#### The task
Which lines come from the start of the records through the line that holds "HALL pin OUT: D19 -> D32"? Write them out word for word.

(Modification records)
========================================================================

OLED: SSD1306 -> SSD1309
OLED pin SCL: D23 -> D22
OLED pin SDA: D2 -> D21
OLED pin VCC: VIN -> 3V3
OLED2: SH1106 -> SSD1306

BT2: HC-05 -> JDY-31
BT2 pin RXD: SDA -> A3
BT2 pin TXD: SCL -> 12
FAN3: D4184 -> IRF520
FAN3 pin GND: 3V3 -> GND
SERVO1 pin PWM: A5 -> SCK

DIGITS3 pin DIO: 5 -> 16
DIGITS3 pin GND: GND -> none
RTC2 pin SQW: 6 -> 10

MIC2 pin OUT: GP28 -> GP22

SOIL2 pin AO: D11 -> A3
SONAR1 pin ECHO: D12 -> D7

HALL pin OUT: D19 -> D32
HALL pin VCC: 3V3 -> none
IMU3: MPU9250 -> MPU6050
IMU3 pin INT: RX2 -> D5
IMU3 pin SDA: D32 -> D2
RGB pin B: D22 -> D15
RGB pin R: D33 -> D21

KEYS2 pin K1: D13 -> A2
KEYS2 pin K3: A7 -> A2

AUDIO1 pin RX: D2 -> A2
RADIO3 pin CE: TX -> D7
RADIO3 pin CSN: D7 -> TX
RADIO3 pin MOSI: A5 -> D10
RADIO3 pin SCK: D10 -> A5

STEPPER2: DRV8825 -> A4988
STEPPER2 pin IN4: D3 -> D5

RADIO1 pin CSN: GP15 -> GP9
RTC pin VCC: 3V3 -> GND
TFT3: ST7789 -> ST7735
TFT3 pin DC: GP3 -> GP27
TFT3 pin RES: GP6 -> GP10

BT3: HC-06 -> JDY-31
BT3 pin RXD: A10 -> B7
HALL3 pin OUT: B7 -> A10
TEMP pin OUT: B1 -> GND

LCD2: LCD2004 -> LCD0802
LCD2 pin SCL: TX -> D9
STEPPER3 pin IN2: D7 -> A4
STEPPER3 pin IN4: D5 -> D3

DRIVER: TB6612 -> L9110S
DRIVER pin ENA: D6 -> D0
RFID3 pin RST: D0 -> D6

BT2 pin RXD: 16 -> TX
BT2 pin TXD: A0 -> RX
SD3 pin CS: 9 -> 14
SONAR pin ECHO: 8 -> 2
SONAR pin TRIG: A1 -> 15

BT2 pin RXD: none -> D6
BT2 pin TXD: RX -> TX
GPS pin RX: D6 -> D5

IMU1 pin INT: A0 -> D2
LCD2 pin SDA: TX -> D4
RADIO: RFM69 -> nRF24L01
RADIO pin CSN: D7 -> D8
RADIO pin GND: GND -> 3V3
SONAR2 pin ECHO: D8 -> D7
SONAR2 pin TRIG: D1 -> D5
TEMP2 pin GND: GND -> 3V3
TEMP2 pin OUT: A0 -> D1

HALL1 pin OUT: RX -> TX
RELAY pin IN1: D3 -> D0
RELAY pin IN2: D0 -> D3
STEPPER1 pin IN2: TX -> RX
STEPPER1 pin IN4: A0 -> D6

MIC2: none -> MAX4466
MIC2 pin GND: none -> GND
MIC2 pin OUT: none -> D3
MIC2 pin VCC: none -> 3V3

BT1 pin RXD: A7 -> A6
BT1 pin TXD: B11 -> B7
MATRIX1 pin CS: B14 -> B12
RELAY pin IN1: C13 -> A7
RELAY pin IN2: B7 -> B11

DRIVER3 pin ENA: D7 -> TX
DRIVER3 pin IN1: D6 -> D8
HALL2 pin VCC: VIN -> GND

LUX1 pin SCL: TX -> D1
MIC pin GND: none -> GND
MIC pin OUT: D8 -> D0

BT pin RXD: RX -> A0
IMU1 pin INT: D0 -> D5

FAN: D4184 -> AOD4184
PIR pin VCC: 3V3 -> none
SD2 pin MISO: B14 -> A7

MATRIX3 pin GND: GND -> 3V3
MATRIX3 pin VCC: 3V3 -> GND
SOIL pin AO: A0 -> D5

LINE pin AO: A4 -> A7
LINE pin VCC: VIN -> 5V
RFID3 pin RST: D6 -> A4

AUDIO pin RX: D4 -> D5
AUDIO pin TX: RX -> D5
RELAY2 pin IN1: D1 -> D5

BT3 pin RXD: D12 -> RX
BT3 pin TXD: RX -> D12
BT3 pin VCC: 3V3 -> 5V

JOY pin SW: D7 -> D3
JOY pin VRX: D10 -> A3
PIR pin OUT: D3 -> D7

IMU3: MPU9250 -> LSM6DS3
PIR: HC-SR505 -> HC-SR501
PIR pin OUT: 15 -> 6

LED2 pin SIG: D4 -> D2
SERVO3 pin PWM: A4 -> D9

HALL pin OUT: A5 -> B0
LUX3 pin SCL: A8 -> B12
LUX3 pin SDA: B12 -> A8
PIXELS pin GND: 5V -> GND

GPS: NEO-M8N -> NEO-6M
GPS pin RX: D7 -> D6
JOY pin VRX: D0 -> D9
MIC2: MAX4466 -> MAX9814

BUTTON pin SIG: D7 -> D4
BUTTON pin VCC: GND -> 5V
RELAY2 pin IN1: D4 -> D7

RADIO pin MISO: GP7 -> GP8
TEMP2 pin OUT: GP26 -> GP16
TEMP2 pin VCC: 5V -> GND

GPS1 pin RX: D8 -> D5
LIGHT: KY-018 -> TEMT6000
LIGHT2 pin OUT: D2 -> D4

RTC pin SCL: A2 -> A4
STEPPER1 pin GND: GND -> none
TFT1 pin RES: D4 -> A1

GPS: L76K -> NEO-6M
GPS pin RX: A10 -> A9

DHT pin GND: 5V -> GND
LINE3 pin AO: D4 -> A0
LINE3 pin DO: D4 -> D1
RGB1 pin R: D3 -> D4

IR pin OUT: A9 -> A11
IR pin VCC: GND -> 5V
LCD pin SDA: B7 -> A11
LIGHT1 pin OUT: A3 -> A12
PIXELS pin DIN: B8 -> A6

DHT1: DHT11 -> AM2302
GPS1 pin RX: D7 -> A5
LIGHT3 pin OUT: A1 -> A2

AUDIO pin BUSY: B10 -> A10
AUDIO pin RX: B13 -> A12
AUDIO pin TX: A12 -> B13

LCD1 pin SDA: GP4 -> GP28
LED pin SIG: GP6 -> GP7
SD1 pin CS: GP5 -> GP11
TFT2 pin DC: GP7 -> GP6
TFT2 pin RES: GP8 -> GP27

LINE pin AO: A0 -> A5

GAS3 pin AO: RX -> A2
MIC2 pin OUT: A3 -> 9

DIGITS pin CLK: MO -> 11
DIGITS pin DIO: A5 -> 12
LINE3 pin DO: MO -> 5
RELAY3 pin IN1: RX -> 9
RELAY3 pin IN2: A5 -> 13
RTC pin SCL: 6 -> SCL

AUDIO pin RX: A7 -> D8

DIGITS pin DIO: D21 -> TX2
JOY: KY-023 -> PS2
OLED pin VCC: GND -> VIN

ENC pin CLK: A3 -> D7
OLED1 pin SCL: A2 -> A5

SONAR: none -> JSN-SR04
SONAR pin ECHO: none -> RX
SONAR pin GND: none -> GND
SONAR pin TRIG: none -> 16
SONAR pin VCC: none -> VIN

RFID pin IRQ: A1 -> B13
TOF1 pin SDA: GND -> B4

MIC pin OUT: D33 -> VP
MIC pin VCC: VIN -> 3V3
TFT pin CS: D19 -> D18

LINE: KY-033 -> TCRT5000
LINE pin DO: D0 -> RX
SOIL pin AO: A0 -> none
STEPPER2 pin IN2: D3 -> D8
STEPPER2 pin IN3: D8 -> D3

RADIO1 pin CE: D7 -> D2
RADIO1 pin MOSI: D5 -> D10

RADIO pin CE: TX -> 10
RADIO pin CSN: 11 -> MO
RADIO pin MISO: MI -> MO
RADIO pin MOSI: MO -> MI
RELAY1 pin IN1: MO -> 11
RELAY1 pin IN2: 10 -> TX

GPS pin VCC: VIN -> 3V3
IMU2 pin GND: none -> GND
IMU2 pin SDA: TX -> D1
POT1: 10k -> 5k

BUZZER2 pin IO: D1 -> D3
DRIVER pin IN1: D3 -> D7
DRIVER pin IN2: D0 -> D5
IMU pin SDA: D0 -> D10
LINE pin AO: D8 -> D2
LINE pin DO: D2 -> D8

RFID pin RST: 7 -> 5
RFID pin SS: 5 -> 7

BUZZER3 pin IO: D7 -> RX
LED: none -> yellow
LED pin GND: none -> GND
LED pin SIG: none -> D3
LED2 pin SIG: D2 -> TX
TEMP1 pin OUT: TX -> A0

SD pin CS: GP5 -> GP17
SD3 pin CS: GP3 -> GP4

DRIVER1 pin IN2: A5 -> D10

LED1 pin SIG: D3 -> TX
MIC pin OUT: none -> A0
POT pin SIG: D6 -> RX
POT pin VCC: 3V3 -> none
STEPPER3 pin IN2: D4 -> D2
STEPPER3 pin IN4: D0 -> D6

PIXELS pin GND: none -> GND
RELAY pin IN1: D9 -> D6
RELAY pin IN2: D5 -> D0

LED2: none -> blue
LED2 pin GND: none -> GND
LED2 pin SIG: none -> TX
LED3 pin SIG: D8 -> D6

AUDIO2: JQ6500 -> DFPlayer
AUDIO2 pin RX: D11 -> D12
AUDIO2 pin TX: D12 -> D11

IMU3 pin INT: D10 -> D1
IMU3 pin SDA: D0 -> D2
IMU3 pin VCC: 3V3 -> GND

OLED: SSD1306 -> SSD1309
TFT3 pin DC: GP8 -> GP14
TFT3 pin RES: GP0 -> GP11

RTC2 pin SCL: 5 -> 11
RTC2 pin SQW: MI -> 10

========================================================================

#### Expected answer
OLED: SSD1306 -> SSD1309
OLED pin SCL: D23 -> D22
OLED pin SDA: D2 -> D21
OLED pin VCC: VIN -> 3V3
OLED2: SH1106 -> SSD1306

BT2: HC-05 -> JDY-31
BT2 pin RXD: SDA -> A3
BT2 pin TXD: SCL -> 12
FAN3: D4184 -> IRF520
FAN3 pin GND: 3V3 -> GND
SERVO1 pin PWM: A5 -> SCK

DIGITS3 pin DIO: 5 -> 16
DIGITS3 pin GND: GND -> none
RTC2 pin SQW: 6 -> 10

MIC2 pin OUT: GP28 -> GP22

SOIL2 pin AO: D11 -> A3
SONAR1 pin ECHO: D12 -> D7

HALL pin OUT: D19 -> D32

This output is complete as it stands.